Collected data entries
....................

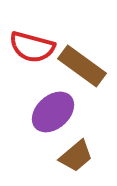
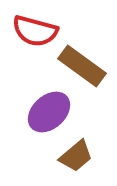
red semicircle: moved 3 px right, 16 px up
purple ellipse: moved 4 px left
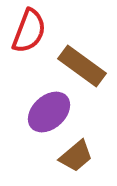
red semicircle: moved 6 px left; rotated 84 degrees counterclockwise
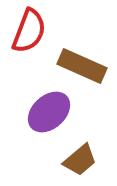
brown rectangle: rotated 12 degrees counterclockwise
brown trapezoid: moved 4 px right, 4 px down
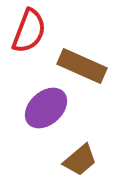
purple ellipse: moved 3 px left, 4 px up
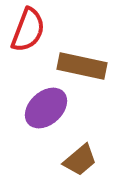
red semicircle: moved 1 px left, 1 px up
brown rectangle: rotated 12 degrees counterclockwise
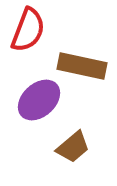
purple ellipse: moved 7 px left, 8 px up
brown trapezoid: moved 7 px left, 13 px up
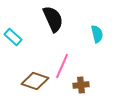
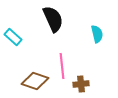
pink line: rotated 30 degrees counterclockwise
brown cross: moved 1 px up
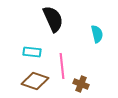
cyan rectangle: moved 19 px right, 15 px down; rotated 36 degrees counterclockwise
brown cross: rotated 28 degrees clockwise
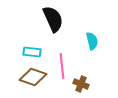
cyan semicircle: moved 5 px left, 7 px down
brown diamond: moved 2 px left, 4 px up
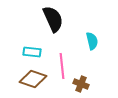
brown diamond: moved 2 px down
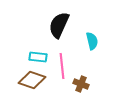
black semicircle: moved 6 px right, 6 px down; rotated 132 degrees counterclockwise
cyan rectangle: moved 6 px right, 5 px down
brown diamond: moved 1 px left, 1 px down
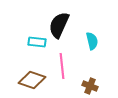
cyan rectangle: moved 1 px left, 15 px up
brown cross: moved 9 px right, 2 px down
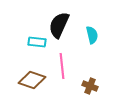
cyan semicircle: moved 6 px up
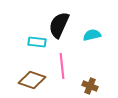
cyan semicircle: rotated 90 degrees counterclockwise
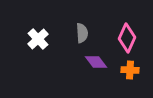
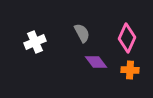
gray semicircle: rotated 24 degrees counterclockwise
white cross: moved 3 px left, 3 px down; rotated 20 degrees clockwise
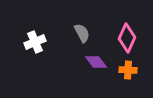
orange cross: moved 2 px left
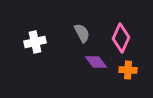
pink diamond: moved 6 px left
white cross: rotated 10 degrees clockwise
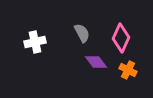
orange cross: rotated 24 degrees clockwise
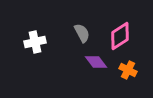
pink diamond: moved 1 px left, 2 px up; rotated 32 degrees clockwise
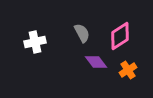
orange cross: rotated 30 degrees clockwise
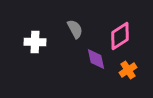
gray semicircle: moved 7 px left, 4 px up
white cross: rotated 15 degrees clockwise
purple diamond: moved 3 px up; rotated 25 degrees clockwise
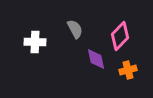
pink diamond: rotated 12 degrees counterclockwise
orange cross: rotated 18 degrees clockwise
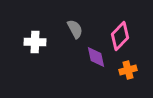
purple diamond: moved 2 px up
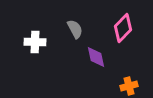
pink diamond: moved 3 px right, 8 px up
orange cross: moved 1 px right, 16 px down
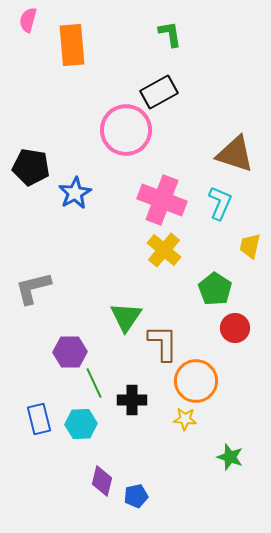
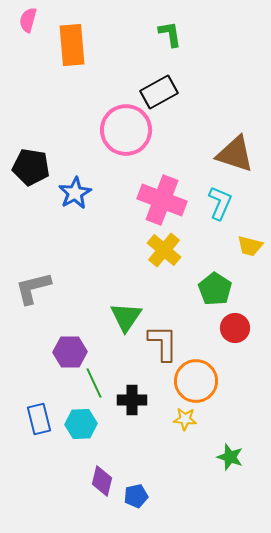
yellow trapezoid: rotated 88 degrees counterclockwise
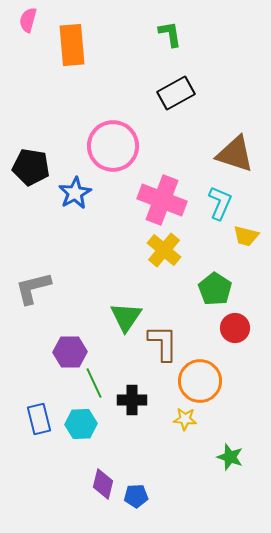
black rectangle: moved 17 px right, 1 px down
pink circle: moved 13 px left, 16 px down
yellow trapezoid: moved 4 px left, 10 px up
orange circle: moved 4 px right
purple diamond: moved 1 px right, 3 px down
blue pentagon: rotated 10 degrees clockwise
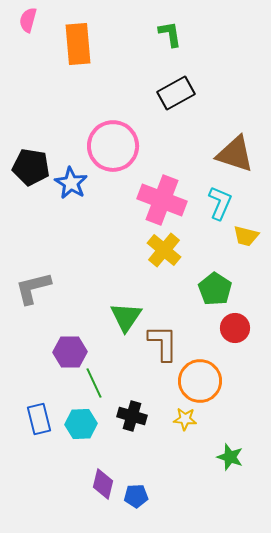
orange rectangle: moved 6 px right, 1 px up
blue star: moved 4 px left, 10 px up; rotated 12 degrees counterclockwise
black cross: moved 16 px down; rotated 16 degrees clockwise
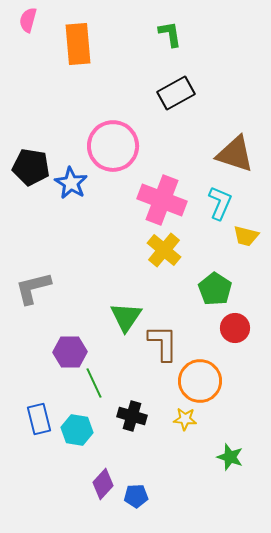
cyan hexagon: moved 4 px left, 6 px down; rotated 12 degrees clockwise
purple diamond: rotated 28 degrees clockwise
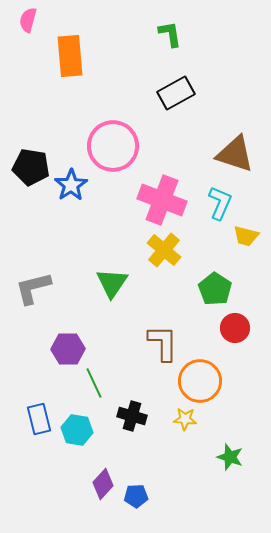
orange rectangle: moved 8 px left, 12 px down
blue star: moved 2 px down; rotated 8 degrees clockwise
green triangle: moved 14 px left, 34 px up
purple hexagon: moved 2 px left, 3 px up
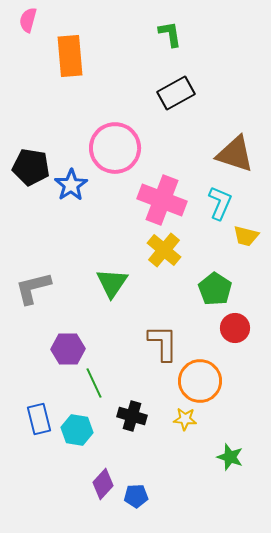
pink circle: moved 2 px right, 2 px down
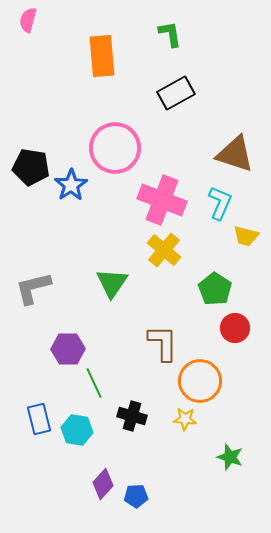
orange rectangle: moved 32 px right
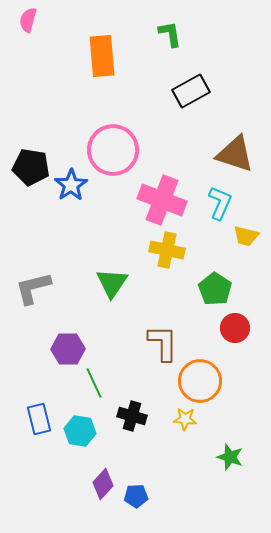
black rectangle: moved 15 px right, 2 px up
pink circle: moved 2 px left, 2 px down
yellow cross: moved 3 px right; rotated 28 degrees counterclockwise
cyan hexagon: moved 3 px right, 1 px down
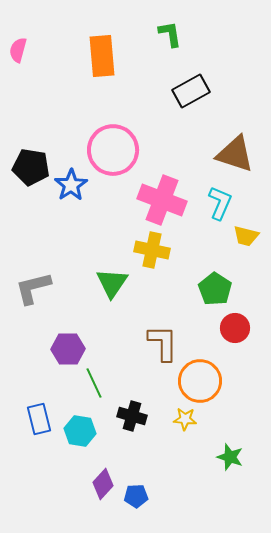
pink semicircle: moved 10 px left, 30 px down
yellow cross: moved 15 px left
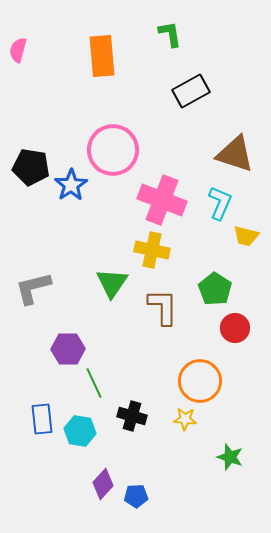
brown L-shape: moved 36 px up
blue rectangle: moved 3 px right; rotated 8 degrees clockwise
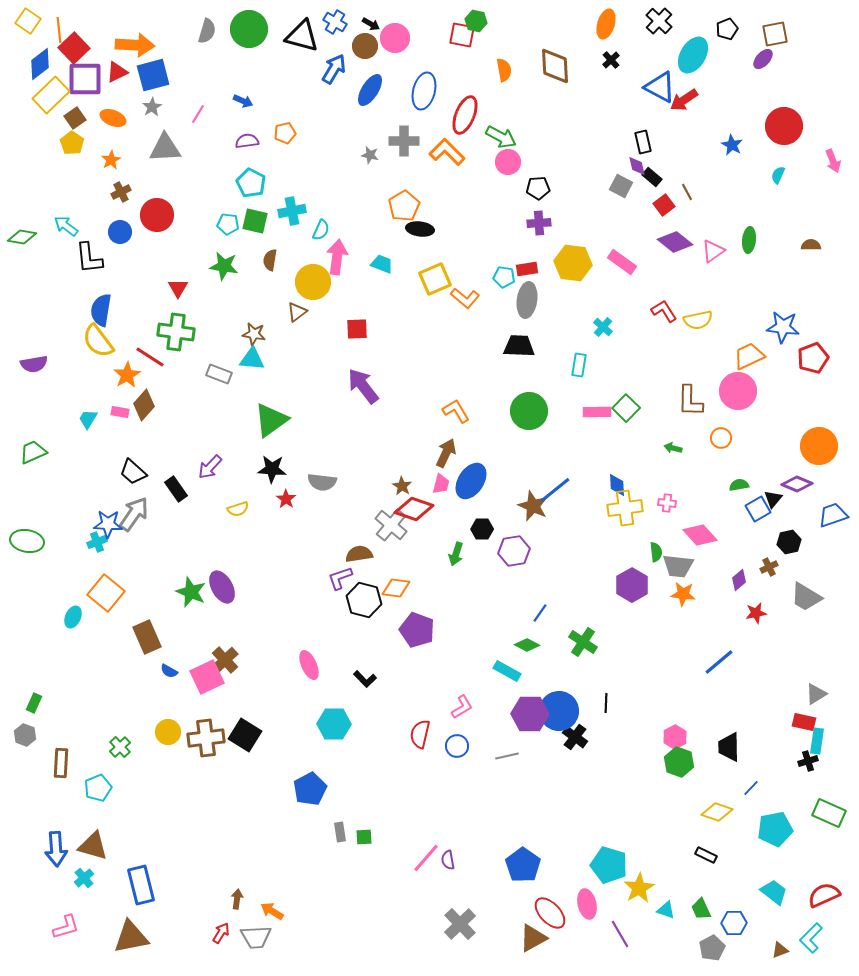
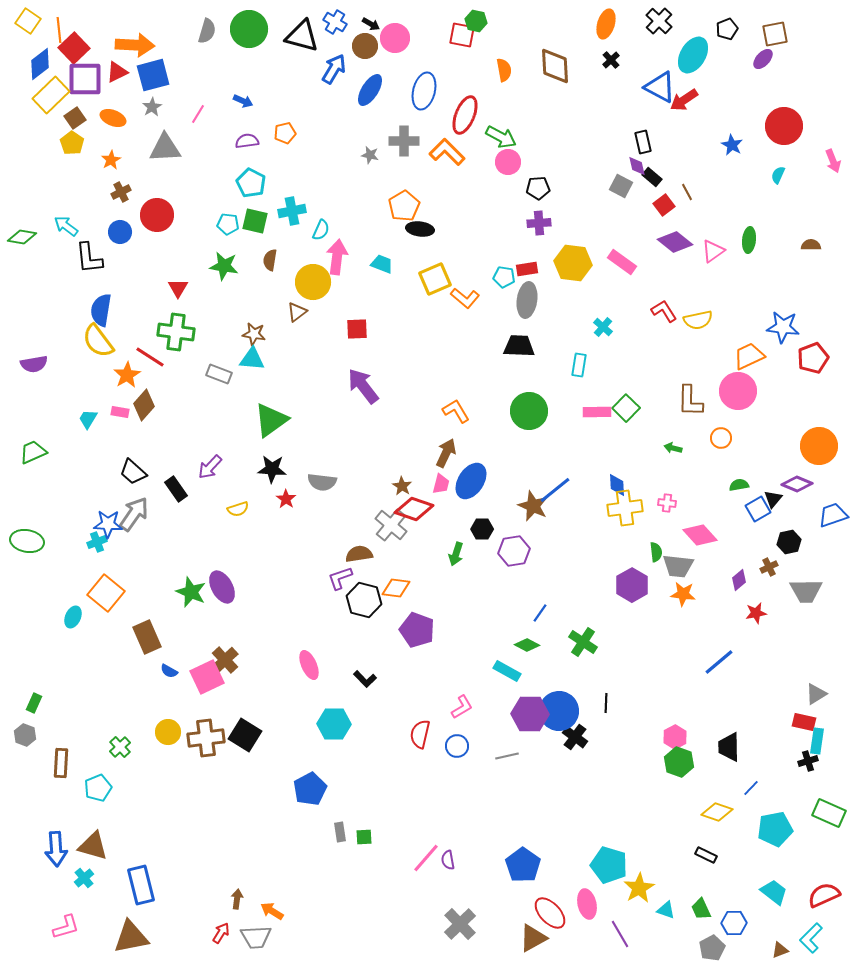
gray trapezoid at (806, 597): moved 6 px up; rotated 32 degrees counterclockwise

....................

# Short task:
Please copy out every line of the records above without changing a word, and leave the pictures out of your answer.

# Finished answer:
red semicircle: moved 3 px right, 16 px up
purple ellipse: moved 4 px left
red semicircle: moved 6 px left; rotated 84 degrees counterclockwise
brown rectangle: rotated 12 degrees counterclockwise
brown trapezoid: moved 4 px right, 4 px down
purple ellipse: moved 3 px left, 4 px up
red semicircle: moved 1 px left, 1 px up
brown rectangle: rotated 12 degrees counterclockwise
purple ellipse: moved 7 px left, 8 px up
brown trapezoid: moved 7 px left, 13 px up
pink line: rotated 30 degrees counterclockwise
brown cross: moved 1 px up
cyan rectangle: moved 19 px right, 15 px down; rotated 36 degrees counterclockwise
brown cross: rotated 28 degrees clockwise
cyan semicircle: moved 5 px left, 7 px down
brown diamond: moved 2 px left, 4 px up
brown diamond: moved 2 px down
black semicircle: moved 6 px right, 6 px down; rotated 132 degrees counterclockwise
cyan rectangle: moved 6 px right, 5 px down
brown diamond: moved 1 px left, 1 px down
cyan rectangle: moved 1 px left, 15 px up
brown cross: moved 9 px right, 2 px down
cyan semicircle: moved 6 px up
cyan semicircle: rotated 90 degrees counterclockwise
gray semicircle: rotated 24 degrees counterclockwise
white cross: moved 3 px left, 3 px down; rotated 20 degrees clockwise
orange cross: moved 2 px left
pink diamond: moved 6 px left
white cross: rotated 10 degrees clockwise
orange cross: rotated 24 degrees clockwise
pink diamond: moved 1 px left, 2 px up; rotated 32 degrees clockwise
orange cross: rotated 30 degrees clockwise
gray semicircle: moved 7 px left, 4 px up
white cross: rotated 15 degrees clockwise
purple diamond: moved 3 px up; rotated 25 degrees clockwise
pink diamond: rotated 12 degrees counterclockwise
orange cross: rotated 18 degrees clockwise
purple diamond: moved 2 px up
pink diamond: moved 3 px right, 8 px up
orange cross: moved 1 px right, 16 px down
yellow trapezoid: rotated 88 degrees counterclockwise
black rectangle: moved 17 px right, 1 px down
pink circle: moved 13 px left, 16 px down
yellow trapezoid: moved 4 px left, 10 px up
orange circle: moved 4 px right
purple diamond: moved 1 px right, 3 px down
blue pentagon: rotated 10 degrees clockwise
orange rectangle: moved 6 px right, 1 px up
blue star: moved 4 px left, 10 px up; rotated 12 degrees counterclockwise
black cross: moved 16 px down; rotated 16 degrees clockwise
cyan hexagon: moved 4 px left, 6 px down; rotated 12 degrees clockwise
purple diamond: rotated 28 degrees clockwise
orange rectangle: moved 8 px left, 12 px down
blue star: moved 2 px down; rotated 8 degrees clockwise
green triangle: moved 14 px left, 34 px up
purple hexagon: moved 2 px left, 3 px up
pink circle: moved 2 px right, 2 px down
orange rectangle: moved 32 px right
black rectangle: moved 15 px right, 2 px up
pink circle: moved 2 px left, 2 px down
yellow cross: moved 3 px right; rotated 28 degrees counterclockwise
cyan hexagon: moved 3 px right, 1 px down
pink semicircle: moved 10 px left, 30 px down
yellow cross: moved 15 px left
brown L-shape: moved 36 px up
blue rectangle: moved 3 px right; rotated 8 degrees clockwise
gray trapezoid at (806, 597): moved 6 px up; rotated 32 degrees counterclockwise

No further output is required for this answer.